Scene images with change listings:
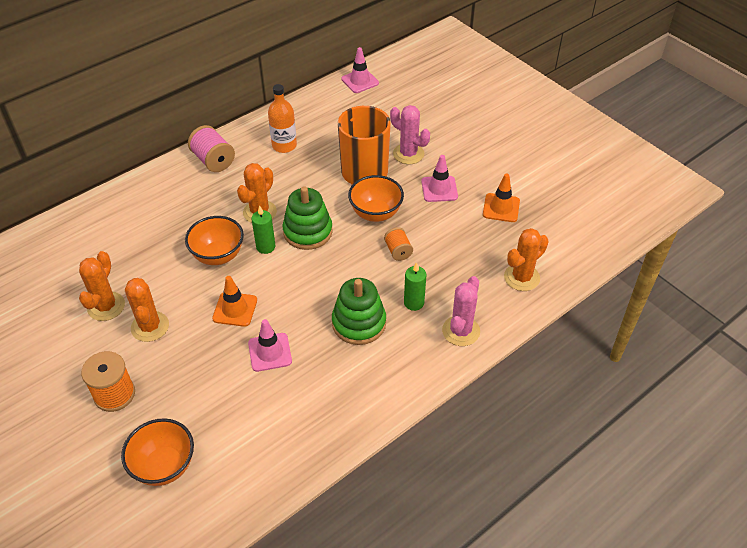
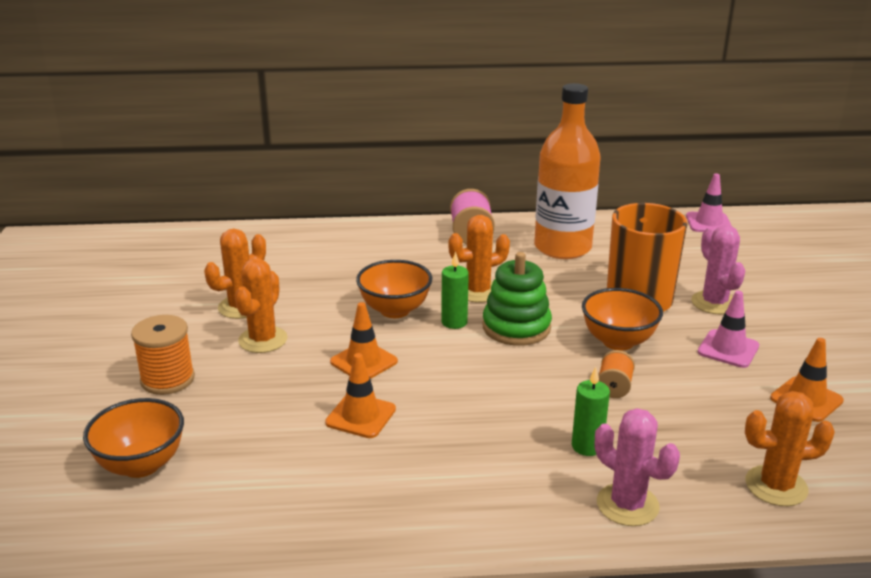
camera: 35 degrees right, 20 degrees down
pink traffic cone [248,319,292,372] -> orange traffic cone [325,353,396,438]
orange bottle [268,84,297,153] -> orange bottle [534,83,601,259], size x1.75
green stacking toy [332,278,386,345] -> none
pink cactus [442,276,480,346] -> pink cactus turned 75 degrees clockwise [595,408,680,526]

§ **Problem description**:
Give back exactly the lines from the one that contains "pink traffic cone" to the end of the data above, both of those lines included.

§ **Exercise result**:
pink traffic cone [248,319,292,372] -> orange traffic cone [325,353,396,438]
orange bottle [268,84,297,153] -> orange bottle [534,83,601,259], size x1.75
green stacking toy [332,278,386,345] -> none
pink cactus [442,276,480,346] -> pink cactus turned 75 degrees clockwise [595,408,680,526]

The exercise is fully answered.